Task brief
Copy the data below word for word, keeping every line as it appears.

Dataset rows:
** START **
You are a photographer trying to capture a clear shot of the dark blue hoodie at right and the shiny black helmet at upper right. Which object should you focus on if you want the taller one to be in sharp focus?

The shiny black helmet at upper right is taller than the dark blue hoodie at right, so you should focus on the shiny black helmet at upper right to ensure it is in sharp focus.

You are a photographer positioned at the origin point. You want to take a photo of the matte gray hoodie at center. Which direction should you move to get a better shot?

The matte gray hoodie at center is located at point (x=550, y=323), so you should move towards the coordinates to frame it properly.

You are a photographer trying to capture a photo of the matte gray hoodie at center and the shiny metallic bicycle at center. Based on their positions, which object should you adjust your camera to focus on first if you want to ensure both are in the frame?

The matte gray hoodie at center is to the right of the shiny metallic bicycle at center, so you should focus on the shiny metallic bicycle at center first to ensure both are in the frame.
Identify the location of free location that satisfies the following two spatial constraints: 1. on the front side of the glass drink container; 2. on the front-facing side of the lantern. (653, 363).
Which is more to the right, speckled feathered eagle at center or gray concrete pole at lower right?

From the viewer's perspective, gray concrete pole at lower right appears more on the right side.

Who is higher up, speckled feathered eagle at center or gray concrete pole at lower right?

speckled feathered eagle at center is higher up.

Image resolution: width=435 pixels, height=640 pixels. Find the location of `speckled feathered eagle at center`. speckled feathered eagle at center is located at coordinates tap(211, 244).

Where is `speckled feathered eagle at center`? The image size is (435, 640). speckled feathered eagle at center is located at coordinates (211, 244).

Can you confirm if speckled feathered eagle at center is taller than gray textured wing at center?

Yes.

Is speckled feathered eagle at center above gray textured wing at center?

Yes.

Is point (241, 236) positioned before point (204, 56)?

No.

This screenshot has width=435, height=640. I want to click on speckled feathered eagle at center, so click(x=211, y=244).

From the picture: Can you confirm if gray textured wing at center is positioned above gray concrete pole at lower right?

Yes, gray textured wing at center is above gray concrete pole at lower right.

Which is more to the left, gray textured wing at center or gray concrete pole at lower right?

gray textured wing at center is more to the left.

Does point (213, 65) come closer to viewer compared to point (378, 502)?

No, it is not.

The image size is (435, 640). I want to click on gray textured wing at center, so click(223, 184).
** END **
Task answer
You are a photographer trying to capture a clear shot of the dark blue hoodie at right and the shiny black helmet at upper right. Which object should you focus on if you want the taller one to be in sharp focus?

The shiny black helmet at upper right is taller than the dark blue hoodie at right, so you should focus on the shiny black helmet at upper right to ensure it is in sharp focus.

You are a photographer positioned at the origin point. You want to take a photo of the matte gray hoodie at center. Which direction should you move to get a better shot?

The matte gray hoodie at center is located at point (x=550, y=323), so you should move towards the coordinates to frame it properly.

You are a photographer trying to capture a photo of the matte gray hoodie at center and the shiny metallic bicycle at center. Based on their positions, which object should you adjust your camera to focus on first if you want to ensure both are in the frame?

The matte gray hoodie at center is to the right of the shiny metallic bicycle at center, so you should focus on the shiny metallic bicycle at center first to ensure both are in the frame.
Identify the location of free location that satisfies the following two spatial constraints: 1. on the front side of the glass drink container; 2. on the front-facing side of the lantern. (653, 363).
Which is more to the right, speckled feathered eagle at center or gray concrete pole at lower right?

From the viewer's perspective, gray concrete pole at lower right appears more on the right side.

Who is higher up, speckled feathered eagle at center or gray concrete pole at lower right?

speckled feathered eagle at center is higher up.

Image resolution: width=435 pixels, height=640 pixels. Find the location of `speckled feathered eagle at center`. speckled feathered eagle at center is located at coordinates tap(211, 244).

Where is `speckled feathered eagle at center`? The image size is (435, 640). speckled feathered eagle at center is located at coordinates (211, 244).

Can you confirm if speckled feathered eagle at center is taller than gray textured wing at center?

Yes.

Is speckled feathered eagle at center above gray textured wing at center?

Yes.

Is point (241, 236) positioned before point (204, 56)?

No.

This screenshot has width=435, height=640. I want to click on speckled feathered eagle at center, so click(x=211, y=244).

From the picture: Can you confirm if gray textured wing at center is positioned above gray concrete pole at lower right?

Yes, gray textured wing at center is above gray concrete pole at lower right.

Which is more to the left, gray textured wing at center or gray concrete pole at lower right?

gray textured wing at center is more to the left.

Does point (213, 65) come closer to viewer compared to point (378, 502)?

No, it is not.

The image size is (435, 640). I want to click on gray textured wing at center, so click(223, 184).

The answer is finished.